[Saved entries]
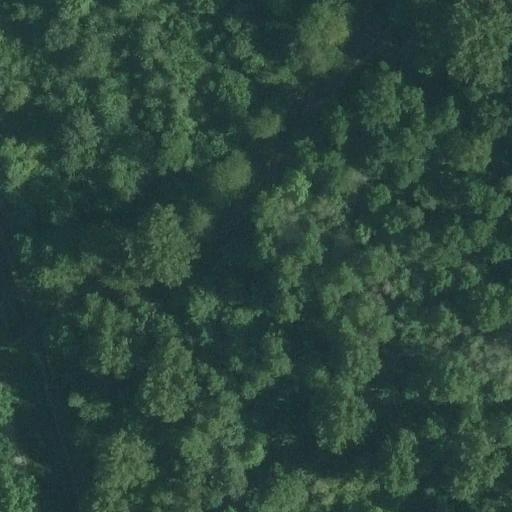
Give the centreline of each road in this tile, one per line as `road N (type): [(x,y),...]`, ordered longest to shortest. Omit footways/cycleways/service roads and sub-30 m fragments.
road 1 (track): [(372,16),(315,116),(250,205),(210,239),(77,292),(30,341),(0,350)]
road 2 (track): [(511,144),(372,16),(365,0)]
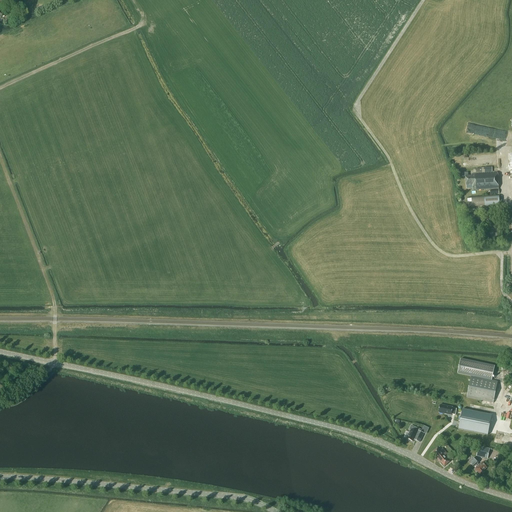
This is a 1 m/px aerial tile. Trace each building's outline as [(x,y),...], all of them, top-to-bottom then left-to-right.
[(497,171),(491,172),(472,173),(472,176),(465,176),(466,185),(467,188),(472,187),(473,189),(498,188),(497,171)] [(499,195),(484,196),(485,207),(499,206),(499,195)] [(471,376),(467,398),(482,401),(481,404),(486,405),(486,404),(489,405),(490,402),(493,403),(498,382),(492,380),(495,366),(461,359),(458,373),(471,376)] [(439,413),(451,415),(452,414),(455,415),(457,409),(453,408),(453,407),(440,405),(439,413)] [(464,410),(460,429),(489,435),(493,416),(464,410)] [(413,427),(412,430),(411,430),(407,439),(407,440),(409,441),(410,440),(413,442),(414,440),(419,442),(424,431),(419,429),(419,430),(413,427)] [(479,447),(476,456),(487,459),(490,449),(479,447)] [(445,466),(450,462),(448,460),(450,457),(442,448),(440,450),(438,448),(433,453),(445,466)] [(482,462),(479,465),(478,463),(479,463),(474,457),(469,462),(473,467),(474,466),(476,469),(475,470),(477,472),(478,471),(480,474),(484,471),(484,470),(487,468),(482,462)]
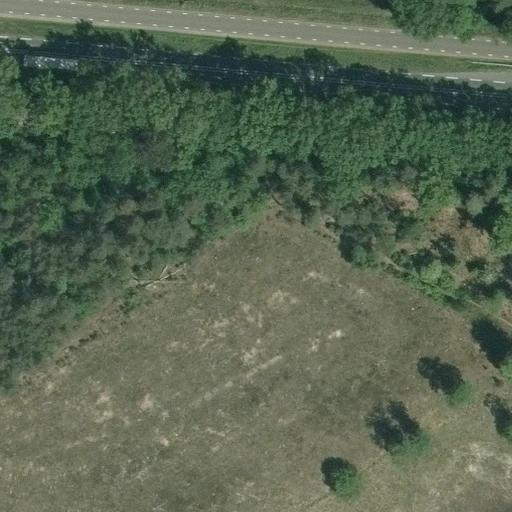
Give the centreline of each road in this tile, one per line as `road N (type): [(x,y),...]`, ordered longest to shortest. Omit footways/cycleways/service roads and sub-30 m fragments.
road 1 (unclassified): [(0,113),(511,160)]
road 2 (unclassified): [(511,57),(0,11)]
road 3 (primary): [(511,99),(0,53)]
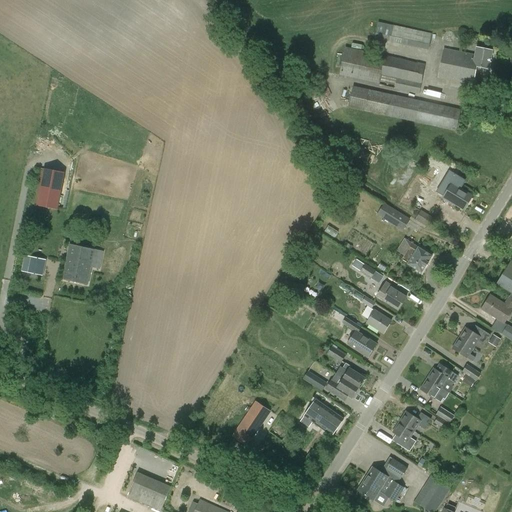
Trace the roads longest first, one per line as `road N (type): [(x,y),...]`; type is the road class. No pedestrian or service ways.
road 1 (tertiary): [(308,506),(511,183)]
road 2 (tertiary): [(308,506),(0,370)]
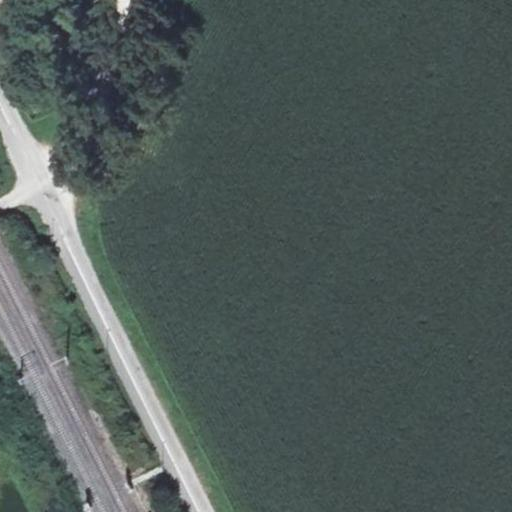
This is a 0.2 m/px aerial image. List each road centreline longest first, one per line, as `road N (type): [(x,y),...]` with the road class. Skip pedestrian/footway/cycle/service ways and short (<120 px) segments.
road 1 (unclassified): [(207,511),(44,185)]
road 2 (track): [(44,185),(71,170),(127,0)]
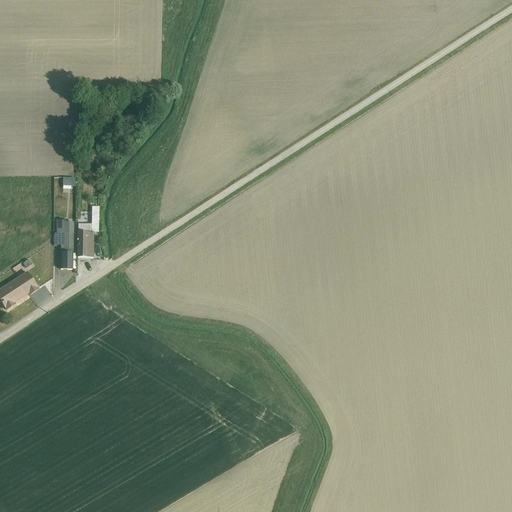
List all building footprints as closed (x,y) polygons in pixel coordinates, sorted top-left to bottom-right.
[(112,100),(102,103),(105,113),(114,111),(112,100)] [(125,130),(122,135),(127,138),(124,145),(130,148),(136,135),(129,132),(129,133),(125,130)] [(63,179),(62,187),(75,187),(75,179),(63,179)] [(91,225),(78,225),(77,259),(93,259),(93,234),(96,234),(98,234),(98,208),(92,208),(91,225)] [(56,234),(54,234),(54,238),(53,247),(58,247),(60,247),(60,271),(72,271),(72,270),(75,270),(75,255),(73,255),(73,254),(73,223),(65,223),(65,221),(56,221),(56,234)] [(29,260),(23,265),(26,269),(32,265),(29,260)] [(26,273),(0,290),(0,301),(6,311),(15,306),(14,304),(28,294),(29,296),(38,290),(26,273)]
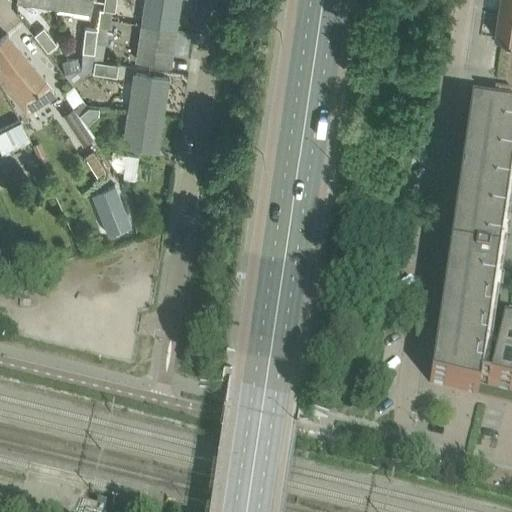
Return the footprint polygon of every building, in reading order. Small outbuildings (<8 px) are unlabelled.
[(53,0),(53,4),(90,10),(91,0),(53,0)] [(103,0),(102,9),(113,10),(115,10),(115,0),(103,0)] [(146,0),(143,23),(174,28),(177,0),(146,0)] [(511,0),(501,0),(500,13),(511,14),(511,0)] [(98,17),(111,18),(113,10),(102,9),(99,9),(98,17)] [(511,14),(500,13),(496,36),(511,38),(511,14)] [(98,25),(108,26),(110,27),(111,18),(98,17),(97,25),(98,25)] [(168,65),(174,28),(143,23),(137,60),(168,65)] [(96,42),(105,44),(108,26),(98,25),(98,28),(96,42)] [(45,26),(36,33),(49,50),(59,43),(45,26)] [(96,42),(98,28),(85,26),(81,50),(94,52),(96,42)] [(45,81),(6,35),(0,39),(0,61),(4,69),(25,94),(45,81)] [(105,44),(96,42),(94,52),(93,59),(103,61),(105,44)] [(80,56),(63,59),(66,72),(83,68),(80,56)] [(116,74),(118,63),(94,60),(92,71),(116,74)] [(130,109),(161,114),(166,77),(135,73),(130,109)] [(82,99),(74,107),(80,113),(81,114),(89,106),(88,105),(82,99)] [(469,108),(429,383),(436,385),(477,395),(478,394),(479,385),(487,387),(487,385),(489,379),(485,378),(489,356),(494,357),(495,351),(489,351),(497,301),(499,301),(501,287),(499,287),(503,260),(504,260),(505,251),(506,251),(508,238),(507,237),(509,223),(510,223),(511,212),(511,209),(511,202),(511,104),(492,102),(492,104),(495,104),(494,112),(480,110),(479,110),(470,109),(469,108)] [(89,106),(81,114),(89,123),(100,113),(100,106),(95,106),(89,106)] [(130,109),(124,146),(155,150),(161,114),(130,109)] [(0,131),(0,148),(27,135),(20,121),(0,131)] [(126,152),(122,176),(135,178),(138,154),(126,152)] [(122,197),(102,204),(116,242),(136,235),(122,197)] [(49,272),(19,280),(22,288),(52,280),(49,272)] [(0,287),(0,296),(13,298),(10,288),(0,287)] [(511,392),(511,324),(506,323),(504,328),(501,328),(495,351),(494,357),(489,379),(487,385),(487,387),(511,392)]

= TASK DESCRIPTION =
Edit all the records above so that every "centreline" becomes "center line" and nothing else changes. Leave the pictures out of your version.

= THE ANSWER =
Give the center line of each road in this tile, one per line as `road N (type): [(x,y),...]`, ordered longest to shortest. Omit footways/cycleways/service roads and sub-30 m fragments.
road 1 (track): [(372,16),(315,116),(250,205),(210,239),(77,292),(30,341),(0,350)]
road 2 (track): [(511,144),(372,16),(365,0)]
This is a 1 m/px aerial tile. Trace each building's outline as [(x,y),...], all of them, top-to-bottom then left-to-right.
[(497,171),(491,172),(472,173),(472,176),(465,176),(466,185),(467,188),(472,187),(473,189),(498,188),(497,171)] [(499,195),(484,196),(485,207),(499,206),(499,195)] [(471,376),(467,398),(482,401),(481,404),(486,405),(486,404),(489,405),(490,402),(493,403),(498,382),(492,380),(495,366),(461,359),(458,373),(471,376)] [(439,413),(451,415),(452,414),(455,415),(457,409),(453,408),(453,407),(440,405),(439,413)] [(464,410),(460,429),(489,435),(493,416),(464,410)] [(413,427),(412,430),(411,430),(407,439),(407,440),(409,441),(410,440),(413,442),(414,440),(419,442),(424,431),(419,429),(419,430),(413,427)] [(479,447),(476,456),(487,459),(490,449),(479,447)] [(445,466),(450,462),(448,460),(450,457),(442,448),(440,450),(438,448),(433,453),(445,466)] [(482,462),(479,465),(478,463),(479,463),(474,457),(469,462),(473,467),(474,466),(476,469),(475,470),(477,472),(478,471),(480,474),(484,471),(484,470),(487,468),(482,462)]
Give the center line of each road in this tile, one per line as `road N (type): [(x,y),...]`, ordered longest to shortest. Omit footways/cycleways/service roads and sub-30 m fragments.
road 1 (unclassified): [(0,113),(511,160)]
road 2 (unclassified): [(511,57),(0,11)]
road 3 (primary): [(511,99),(0,53)]
Trace the roads longest first, one per line as `road N (type): [(x,y),...]`; type is the road class. No pedestrian or service ways.
road 1 (tertiary): [(308,506),(511,183)]
road 2 (tertiary): [(308,506),(0,370)]
This is a 0.2 m/px aerial image. List each road center line longest first, one per line, as `road N (type): [(x,y),...]` with the road class. Skip pedestrian/footway/cycle/service ways and short (<120 px) segments.
road 1 (unclassified): [(207,511),(44,185)]
road 2 (track): [(44,185),(71,170),(127,0)]
List all building footprints as closed (x,y) polygons in pixel coordinates, sorted top-left to bottom-right.
[(112,100),(102,103),(105,113),(114,111),(112,100)] [(125,130),(122,135),(127,138),(124,145),(130,148),(136,135),(129,132),(129,133),(125,130)] [(63,179),(62,187),(75,187),(75,179),(63,179)] [(91,225),(78,225),(77,259),(93,259),(93,234),(96,234),(98,234),(98,208),(92,208),(91,225)] [(56,234),(54,234),(54,238),(53,247),(58,247),(60,247),(60,271),(72,271),(72,270),(75,270),(75,255),(73,255),(73,254),(73,223),(65,223),(65,221),(56,221),(56,234)] [(29,260),(23,265),(26,269),(32,265),(29,260)] [(26,273),(0,290),(0,301),(6,311),(15,306),(14,304),(28,294),(29,296),(38,290),(26,273)]
Return the footprint polygon of every building, in reading order. Small outbuildings (<8 px) are unlabelled.
[(53,0),(53,4),(90,10),(91,0),(53,0)] [(103,0),(102,9),(113,10),(115,10),(115,0),(103,0)] [(146,0),(143,23),(174,28),(177,0),(146,0)] [(511,0),(501,0),(500,13),(511,14),(511,0)] [(98,17),(111,18),(113,10),(102,9),(99,9),(98,17)] [(511,14),(500,13),(496,36),(511,38),(511,14)] [(98,25),(108,26),(110,27),(111,18),(98,17),(97,25),(98,25)] [(168,65),(174,28),(143,23),(137,60),(168,65)] [(96,42),(105,44),(108,26),(98,25),(98,28),(96,42)] [(45,26),(36,33),(49,50),(59,43),(45,26)] [(96,42),(98,28),(85,26),(81,50),(94,52),(96,42)] [(45,81),(6,35),(0,39),(0,61),(4,69),(25,94),(45,81)] [(105,44),(96,42),(94,52),(93,59),(103,61),(105,44)] [(80,56),(63,59),(66,72),(83,68),(80,56)] [(116,74),(118,63),(94,60),(92,71),(116,74)] [(130,109),(161,114),(166,77),(135,73),(130,109)] [(82,99),(74,107),(80,113),(81,114),(89,106),(88,105),(82,99)] [(469,108),(429,383),(436,385),(477,395),(478,394),(479,385),(487,387),(487,385),(489,379),(485,378),(489,356),(494,357),(495,351),(489,351),(497,301),(499,301),(501,287),(499,287),(503,260),(504,260),(505,251),(506,251),(508,238),(507,237),(509,223),(510,223),(511,212),(511,209),(511,202),(511,104),(492,102),(492,104),(495,104),(494,112),(480,110),(479,110),(470,109),(469,108)] [(89,106),(81,114),(89,123),(100,113),(100,106),(95,106),(89,106)] [(130,109),(124,146),(155,150),(161,114),(130,109)] [(0,131),(0,148),(27,135),(20,121),(0,131)] [(126,152),(122,176),(135,178),(138,154),(126,152)] [(122,197),(102,204),(116,242),(136,235),(122,197)] [(49,272),(19,280),(22,288),(52,280),(49,272)] [(0,287),(0,296),(13,298),(10,288),(0,287)] [(511,392),(511,324),(506,323),(504,328),(501,328),(495,351),(494,357),(489,379),(487,385),(487,387),(511,392)]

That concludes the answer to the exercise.